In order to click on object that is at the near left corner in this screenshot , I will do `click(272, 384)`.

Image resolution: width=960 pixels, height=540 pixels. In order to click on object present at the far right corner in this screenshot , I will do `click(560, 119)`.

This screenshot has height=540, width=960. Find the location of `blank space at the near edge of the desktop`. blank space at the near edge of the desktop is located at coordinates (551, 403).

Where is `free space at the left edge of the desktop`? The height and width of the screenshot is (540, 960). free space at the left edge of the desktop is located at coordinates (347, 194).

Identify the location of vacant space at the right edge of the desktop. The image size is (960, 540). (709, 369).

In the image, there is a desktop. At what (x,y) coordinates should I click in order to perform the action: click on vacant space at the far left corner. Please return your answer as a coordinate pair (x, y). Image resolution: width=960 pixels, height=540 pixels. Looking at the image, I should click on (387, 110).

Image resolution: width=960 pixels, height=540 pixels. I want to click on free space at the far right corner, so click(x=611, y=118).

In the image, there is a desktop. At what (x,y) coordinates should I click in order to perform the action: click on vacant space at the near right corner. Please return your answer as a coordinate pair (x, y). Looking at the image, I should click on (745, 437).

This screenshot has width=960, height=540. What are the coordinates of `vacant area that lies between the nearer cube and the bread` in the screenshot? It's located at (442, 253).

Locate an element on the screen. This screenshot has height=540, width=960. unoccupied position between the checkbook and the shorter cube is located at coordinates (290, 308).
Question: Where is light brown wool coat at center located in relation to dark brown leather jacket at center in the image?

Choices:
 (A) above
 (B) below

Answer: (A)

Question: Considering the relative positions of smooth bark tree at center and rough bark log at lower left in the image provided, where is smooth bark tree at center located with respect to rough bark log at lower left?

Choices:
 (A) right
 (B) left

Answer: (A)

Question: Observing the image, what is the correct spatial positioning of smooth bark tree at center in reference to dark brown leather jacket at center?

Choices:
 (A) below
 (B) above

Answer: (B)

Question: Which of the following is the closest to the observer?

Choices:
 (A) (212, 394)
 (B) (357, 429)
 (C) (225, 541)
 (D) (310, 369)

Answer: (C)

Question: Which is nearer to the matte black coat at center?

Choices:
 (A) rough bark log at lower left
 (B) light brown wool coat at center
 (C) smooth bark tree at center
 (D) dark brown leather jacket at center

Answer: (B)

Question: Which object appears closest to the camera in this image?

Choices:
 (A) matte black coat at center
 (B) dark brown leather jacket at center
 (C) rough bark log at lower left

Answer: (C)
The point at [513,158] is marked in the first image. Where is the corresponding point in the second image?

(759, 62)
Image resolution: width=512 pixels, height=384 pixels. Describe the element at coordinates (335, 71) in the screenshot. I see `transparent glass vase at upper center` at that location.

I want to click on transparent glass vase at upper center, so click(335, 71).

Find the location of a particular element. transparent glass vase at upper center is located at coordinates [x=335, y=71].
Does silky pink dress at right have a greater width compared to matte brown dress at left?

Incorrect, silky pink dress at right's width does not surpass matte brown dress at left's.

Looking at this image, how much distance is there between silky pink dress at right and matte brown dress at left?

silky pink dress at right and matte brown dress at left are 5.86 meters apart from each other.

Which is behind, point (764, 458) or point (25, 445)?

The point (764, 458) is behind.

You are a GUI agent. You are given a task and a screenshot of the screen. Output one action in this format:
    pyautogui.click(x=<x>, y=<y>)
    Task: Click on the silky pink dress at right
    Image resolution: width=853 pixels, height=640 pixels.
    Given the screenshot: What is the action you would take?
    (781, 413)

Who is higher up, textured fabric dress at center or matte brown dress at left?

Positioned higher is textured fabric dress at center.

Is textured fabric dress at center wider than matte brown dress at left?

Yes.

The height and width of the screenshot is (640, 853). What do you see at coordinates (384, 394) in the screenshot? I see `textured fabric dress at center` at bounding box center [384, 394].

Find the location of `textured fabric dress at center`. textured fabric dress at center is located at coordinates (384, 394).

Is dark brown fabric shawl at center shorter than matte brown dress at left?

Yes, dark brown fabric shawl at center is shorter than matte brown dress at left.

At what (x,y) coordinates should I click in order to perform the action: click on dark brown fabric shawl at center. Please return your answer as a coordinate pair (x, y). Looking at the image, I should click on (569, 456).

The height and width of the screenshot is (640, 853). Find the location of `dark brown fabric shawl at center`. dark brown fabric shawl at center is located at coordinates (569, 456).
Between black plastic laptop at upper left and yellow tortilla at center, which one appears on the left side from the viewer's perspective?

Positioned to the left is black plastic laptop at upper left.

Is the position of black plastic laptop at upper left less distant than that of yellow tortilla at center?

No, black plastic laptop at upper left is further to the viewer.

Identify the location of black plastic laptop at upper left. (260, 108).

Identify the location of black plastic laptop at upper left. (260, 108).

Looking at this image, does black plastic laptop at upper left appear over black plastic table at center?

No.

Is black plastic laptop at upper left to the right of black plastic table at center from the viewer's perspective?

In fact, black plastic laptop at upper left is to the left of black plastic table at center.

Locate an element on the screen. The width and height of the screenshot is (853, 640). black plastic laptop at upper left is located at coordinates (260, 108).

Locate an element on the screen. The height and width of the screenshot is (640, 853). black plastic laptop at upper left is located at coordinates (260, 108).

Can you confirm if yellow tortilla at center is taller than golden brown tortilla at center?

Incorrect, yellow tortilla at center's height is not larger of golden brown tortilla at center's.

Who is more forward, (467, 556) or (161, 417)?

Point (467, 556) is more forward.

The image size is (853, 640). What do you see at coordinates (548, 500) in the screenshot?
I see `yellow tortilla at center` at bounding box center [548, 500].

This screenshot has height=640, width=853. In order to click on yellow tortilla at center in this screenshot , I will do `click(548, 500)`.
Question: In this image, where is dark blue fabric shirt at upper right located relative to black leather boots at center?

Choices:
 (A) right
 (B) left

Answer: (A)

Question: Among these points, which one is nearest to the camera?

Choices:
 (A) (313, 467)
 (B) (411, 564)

→ WHAT YOU SHOULD DO: Reproduce the material above with every "desktop" renamed to "tabletop", keeping everything else unchanged.

→ SOLUTION:
In order to click on object that is at the near left corner in this screenshot , I will do `click(272, 384)`.

Image resolution: width=960 pixels, height=540 pixels. In order to click on object present at the far right corner in this screenshot , I will do `click(560, 119)`.

This screenshot has height=540, width=960. Find the location of `blank space at the near edge of the tabletop`. blank space at the near edge of the tabletop is located at coordinates (551, 403).

Where is `free space at the left edge of the tabletop`? The height and width of the screenshot is (540, 960). free space at the left edge of the tabletop is located at coordinates (347, 194).

Identify the location of vacant space at the right edge of the tabletop. The image size is (960, 540). (709, 369).

In the image, there is a tabletop. At what (x,y) coordinates should I click in order to perform the action: click on vacant space at the far left corner. Please return your answer as a coordinate pair (x, y). Image resolution: width=960 pixels, height=540 pixels. Looking at the image, I should click on (387, 110).

Image resolution: width=960 pixels, height=540 pixels. I want to click on free space at the far right corner, so click(x=611, y=118).

In the image, there is a tabletop. At what (x,y) coordinates should I click in order to perform the action: click on vacant space at the near right corner. Please return your answer as a coordinate pair (x, y). Looking at the image, I should click on (745, 437).

This screenshot has width=960, height=540. What are the coordinates of `vacant area that lies between the nearer cube and the bread` in the screenshot? It's located at (442, 253).

Locate an element on the screen. This screenshot has height=540, width=960. unoccupied position between the checkbook and the shorter cube is located at coordinates (290, 308).
Question: Where is light brown wool coat at center located in relation to dark brown leather jacket at center in the image?

Choices:
 (A) above
 (B) below

Answer: (A)

Question: Considering the relative positions of smooth bark tree at center and rough bark log at lower left in the image provided, where is smooth bark tree at center located with respect to rough bark log at lower left?

Choices:
 (A) right
 (B) left

Answer: (A)

Question: Observing the image, what is the correct spatial positioning of smooth bark tree at center in reference to dark brown leather jacket at center?

Choices:
 (A) below
 (B) above

Answer: (B)

Question: Which of the following is the closest to the observer?

Choices:
 (A) (212, 394)
 (B) (357, 429)
 (C) (225, 541)
 (D) (310, 369)

Answer: (C)

Question: Which is nearer to the matte black coat at center?

Choices:
 (A) rough bark log at lower left
 (B) light brown wool coat at center
 (C) smooth bark tree at center
 (D) dark brown leather jacket at center

Answer: (B)

Question: Which object appears closest to the camera in this image?

Choices:
 (A) matte black coat at center
 (B) dark brown leather jacket at center
 (C) rough bark log at lower left

Answer: (C)
The point at [513,158] is marked in the first image. Where is the corresponding point in the second image?

(759, 62)
Image resolution: width=512 pixels, height=384 pixels. Describe the element at coordinates (335, 71) in the screenshot. I see `transparent glass vase at upper center` at that location.

I want to click on transparent glass vase at upper center, so click(335, 71).

Find the location of a particular element. transparent glass vase at upper center is located at coordinates [x=335, y=71].
Does silky pink dress at right have a greater width compared to matte brown dress at left?

Incorrect, silky pink dress at right's width does not surpass matte brown dress at left's.

Looking at this image, how much distance is there between silky pink dress at right and matte brown dress at left?

silky pink dress at right and matte brown dress at left are 5.86 meters apart from each other.

Which is behind, point (764, 458) or point (25, 445)?

The point (764, 458) is behind.

You are a GUI agent. You are given a task and a screenshot of the screen. Output one action in this format:
    pyautogui.click(x=<x>, y=<y>)
    Task: Click on the silky pink dress at right
    Image resolution: width=853 pixels, height=640 pixels.
    Given the screenshot: What is the action you would take?
    (781, 413)

Who is higher up, textured fabric dress at center or matte brown dress at left?

Positioned higher is textured fabric dress at center.

Is textured fabric dress at center wider than matte brown dress at left?

Yes.

The height and width of the screenshot is (640, 853). What do you see at coordinates (384, 394) in the screenshot? I see `textured fabric dress at center` at bounding box center [384, 394].

Find the location of `textured fabric dress at center`. textured fabric dress at center is located at coordinates (384, 394).

Is dark brown fabric shawl at center shorter than matte brown dress at left?

Yes, dark brown fabric shawl at center is shorter than matte brown dress at left.

At what (x,y) coordinates should I click in order to perform the action: click on dark brown fabric shawl at center. Please return your answer as a coordinate pair (x, y). Looking at the image, I should click on (569, 456).

The height and width of the screenshot is (640, 853). Find the location of `dark brown fabric shawl at center`. dark brown fabric shawl at center is located at coordinates (569, 456).
Between black plastic laptop at upper left and yellow tortilla at center, which one appears on the left side from the viewer's perspective?

Positioned to the left is black plastic laptop at upper left.

Is the position of black plastic laptop at upper left less distant than that of yellow tortilla at center?

No, black plastic laptop at upper left is further to the viewer.

Identify the location of black plastic laptop at upper left. (260, 108).

Identify the location of black plastic laptop at upper left. (260, 108).

Looking at this image, does black plastic laptop at upper left appear over black plastic table at center?

No.

Is black plastic laptop at upper left to the right of black plastic table at center from the viewer's perspective?

In fact, black plastic laptop at upper left is to the left of black plastic table at center.

Locate an element on the screen. The width and height of the screenshot is (853, 640). black plastic laptop at upper left is located at coordinates (260, 108).

Locate an element on the screen. The height and width of the screenshot is (640, 853). black plastic laptop at upper left is located at coordinates (260, 108).

Can you confirm if yellow tortilla at center is taller than golden brown tortilla at center?

Incorrect, yellow tortilla at center's height is not larger of golden brown tortilla at center's.

Who is more forward, (467, 556) or (161, 417)?

Point (467, 556) is more forward.

The image size is (853, 640). What do you see at coordinates (548, 500) in the screenshot?
I see `yellow tortilla at center` at bounding box center [548, 500].

This screenshot has height=640, width=853. In order to click on yellow tortilla at center in this screenshot , I will do `click(548, 500)`.
Question: In this image, where is dark blue fabric shirt at upper right located relative to black leather boots at center?

Choices:
 (A) right
 (B) left

Answer: (A)

Question: Among these points, which one is nearest to the camera?

Choices:
 (A) (313, 467)
 (B) (411, 564)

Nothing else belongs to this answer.